■ **Input data**
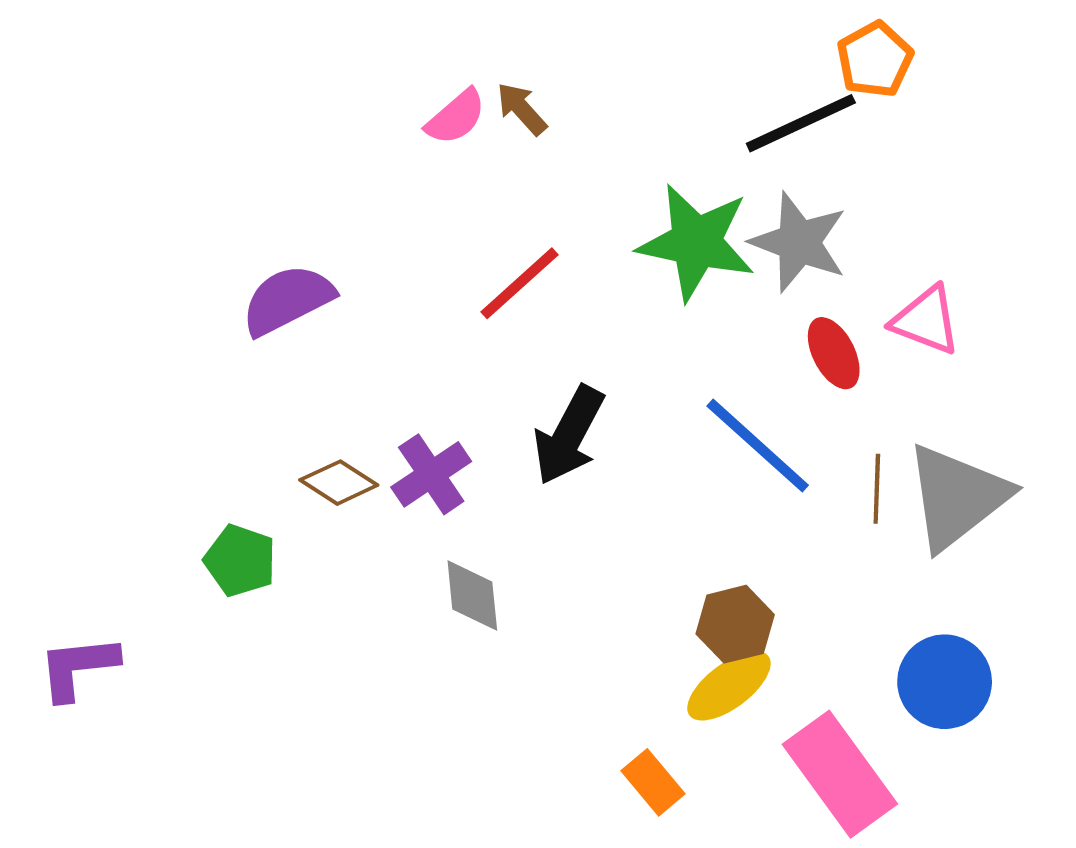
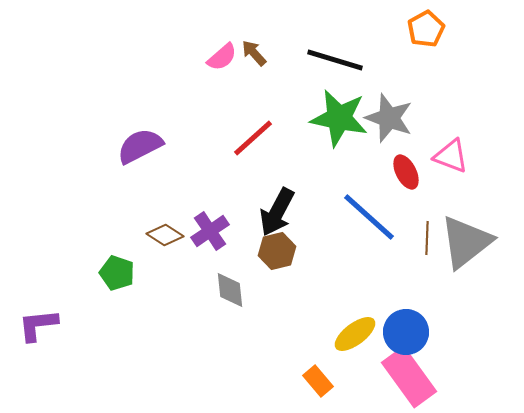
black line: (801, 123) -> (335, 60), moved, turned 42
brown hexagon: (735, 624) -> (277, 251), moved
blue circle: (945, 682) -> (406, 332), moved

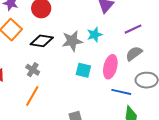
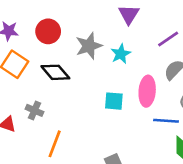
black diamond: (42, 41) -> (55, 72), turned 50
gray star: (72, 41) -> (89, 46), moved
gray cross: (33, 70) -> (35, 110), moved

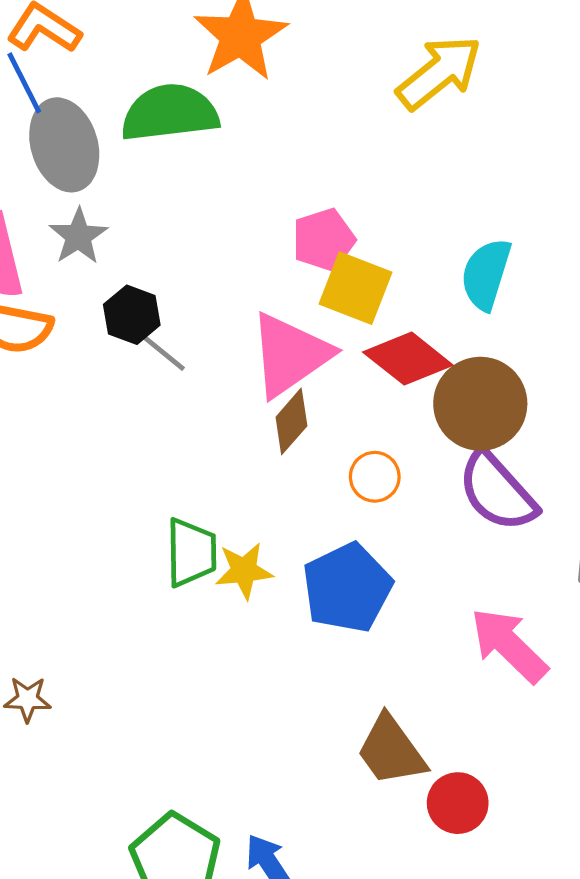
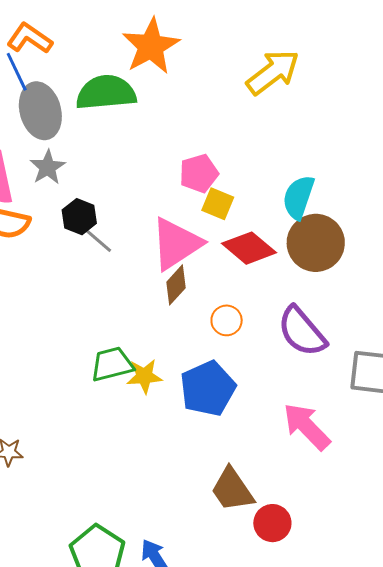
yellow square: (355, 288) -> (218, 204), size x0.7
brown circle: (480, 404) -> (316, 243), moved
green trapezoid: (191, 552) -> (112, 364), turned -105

--

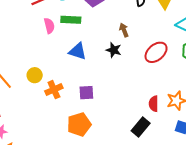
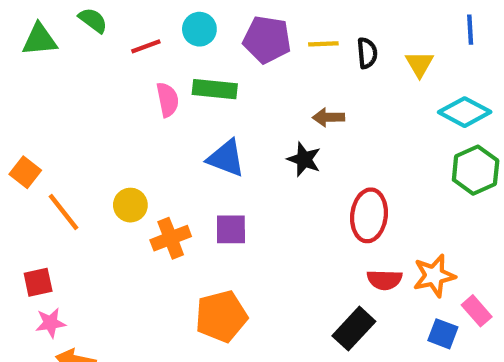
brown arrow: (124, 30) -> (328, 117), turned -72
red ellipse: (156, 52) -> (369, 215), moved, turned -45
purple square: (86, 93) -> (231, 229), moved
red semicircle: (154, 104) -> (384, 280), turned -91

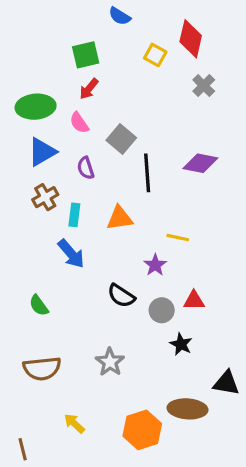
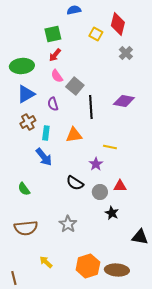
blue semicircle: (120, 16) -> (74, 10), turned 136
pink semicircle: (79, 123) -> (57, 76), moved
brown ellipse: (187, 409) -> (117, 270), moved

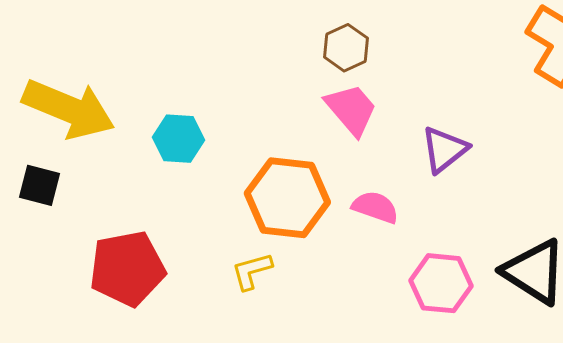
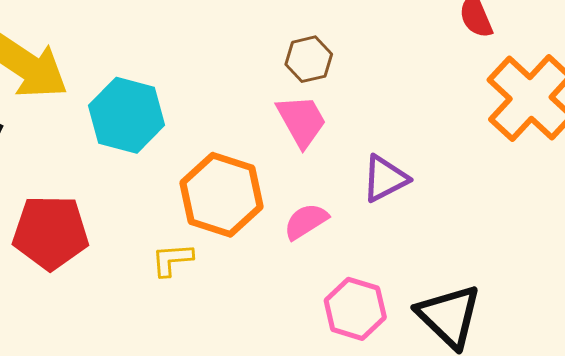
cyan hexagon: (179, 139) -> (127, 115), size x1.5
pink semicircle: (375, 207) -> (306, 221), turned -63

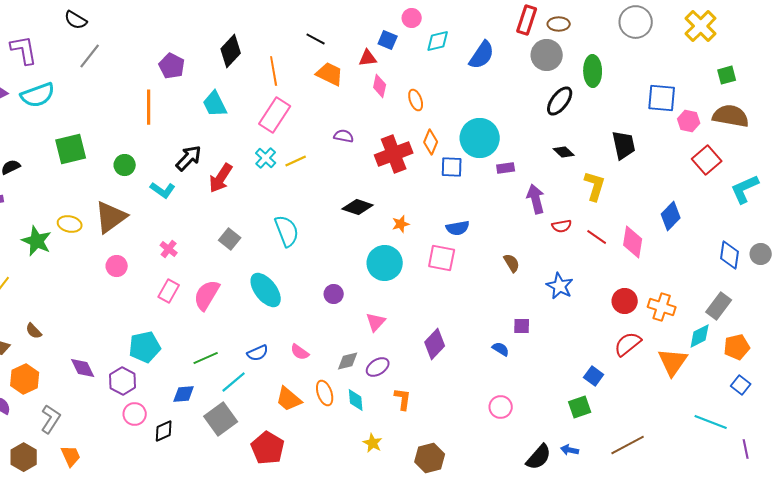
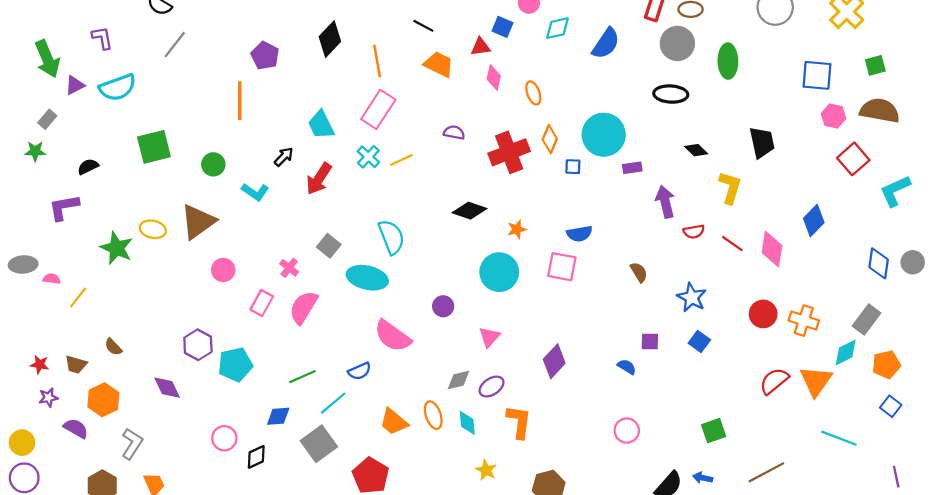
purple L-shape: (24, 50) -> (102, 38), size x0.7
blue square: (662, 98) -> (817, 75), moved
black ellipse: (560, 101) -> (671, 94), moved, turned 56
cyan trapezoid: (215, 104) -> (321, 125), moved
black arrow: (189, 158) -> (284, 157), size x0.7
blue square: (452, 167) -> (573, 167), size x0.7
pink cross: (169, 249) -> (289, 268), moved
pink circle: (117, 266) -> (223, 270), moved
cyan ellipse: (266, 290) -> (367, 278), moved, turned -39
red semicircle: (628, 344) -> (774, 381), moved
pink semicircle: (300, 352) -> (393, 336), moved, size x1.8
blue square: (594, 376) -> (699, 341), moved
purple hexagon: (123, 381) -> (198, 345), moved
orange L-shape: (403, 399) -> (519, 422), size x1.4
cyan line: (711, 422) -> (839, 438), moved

■ **Task directions**
Looking at the data above, return every line from the one with "blue square: (452, 167)" down to the one with "purple hexagon: (123, 381)", exactly and inclusively.

■ **Task solution**
blue square: (452, 167) -> (573, 167), size x0.7
pink cross: (169, 249) -> (289, 268), moved
pink circle: (117, 266) -> (223, 270), moved
cyan ellipse: (266, 290) -> (367, 278), moved, turned -39
red semicircle: (628, 344) -> (774, 381), moved
pink semicircle: (300, 352) -> (393, 336), moved, size x1.8
blue square: (594, 376) -> (699, 341), moved
purple hexagon: (123, 381) -> (198, 345), moved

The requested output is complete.